___ Extracted material ___

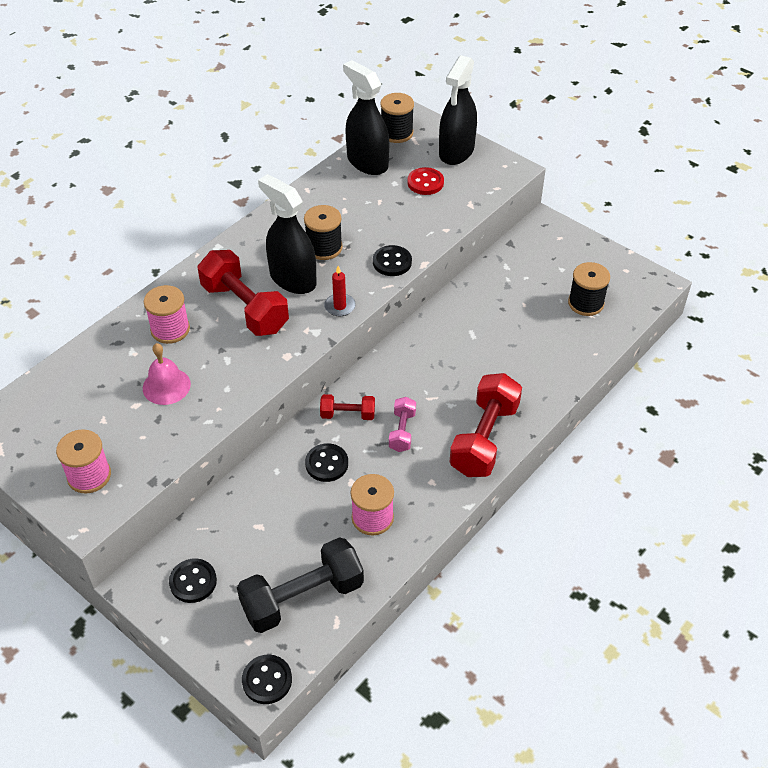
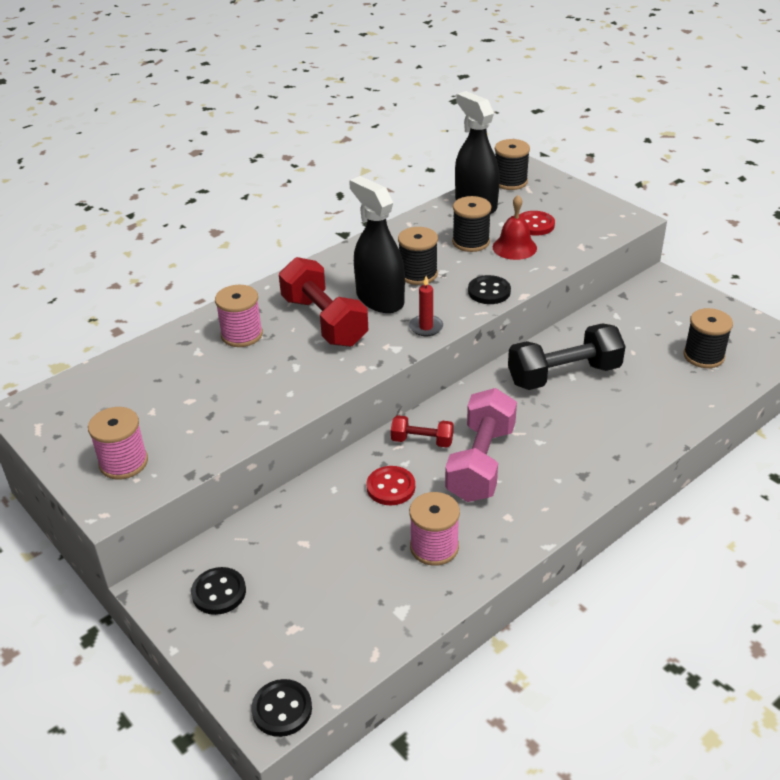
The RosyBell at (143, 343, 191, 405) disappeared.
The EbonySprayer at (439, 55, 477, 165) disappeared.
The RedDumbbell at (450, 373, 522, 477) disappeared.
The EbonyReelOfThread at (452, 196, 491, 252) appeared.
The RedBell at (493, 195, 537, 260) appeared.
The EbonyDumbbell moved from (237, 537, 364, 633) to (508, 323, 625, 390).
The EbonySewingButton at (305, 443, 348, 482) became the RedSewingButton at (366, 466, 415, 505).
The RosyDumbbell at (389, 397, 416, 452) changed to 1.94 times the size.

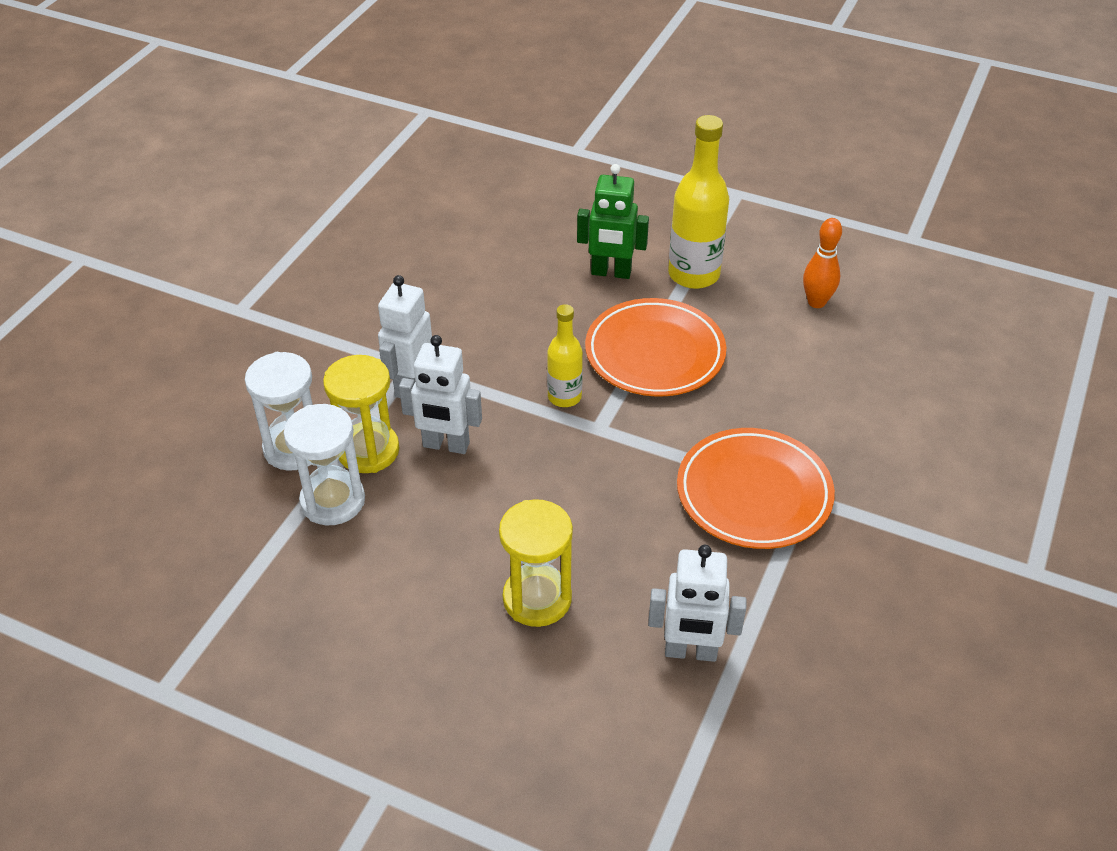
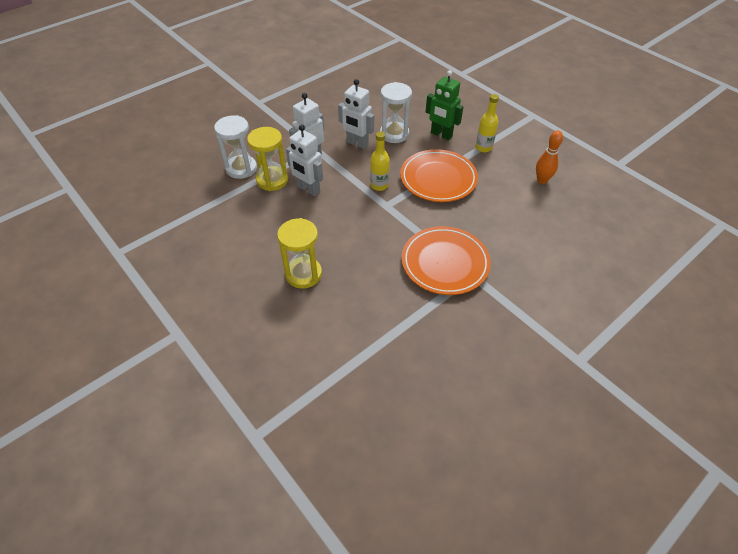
The PureWhiteSandglass moved from (284, 404, 365, 525) to (380, 82, 412, 143).
The PureWhiteRobot moved from (648, 545, 747, 662) to (338, 79, 374, 149).
The BrightYellowFlask at (668, 115, 729, 289) changed to 0.60 times the size.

___

### Problem to work on
Skipping the pictures, output the entries exactly as they appear above.

### Result of this task
The RosyBell at (143, 343, 191, 405) disappeared.
The EbonySprayer at (439, 55, 477, 165) disappeared.
The RedDumbbell at (450, 373, 522, 477) disappeared.
The EbonyReelOfThread at (452, 196, 491, 252) appeared.
The RedBell at (493, 195, 537, 260) appeared.
The EbonyDumbbell moved from (237, 537, 364, 633) to (508, 323, 625, 390).
The EbonySewingButton at (305, 443, 348, 482) became the RedSewingButton at (366, 466, 415, 505).
The RosyDumbbell at (389, 397, 416, 452) changed to 1.94 times the size.

The PureWhiteSandglass moved from (284, 404, 365, 525) to (380, 82, 412, 143).
The PureWhiteRobot moved from (648, 545, 747, 662) to (338, 79, 374, 149).
The BrightYellowFlask at (668, 115, 729, 289) changed to 0.60 times the size.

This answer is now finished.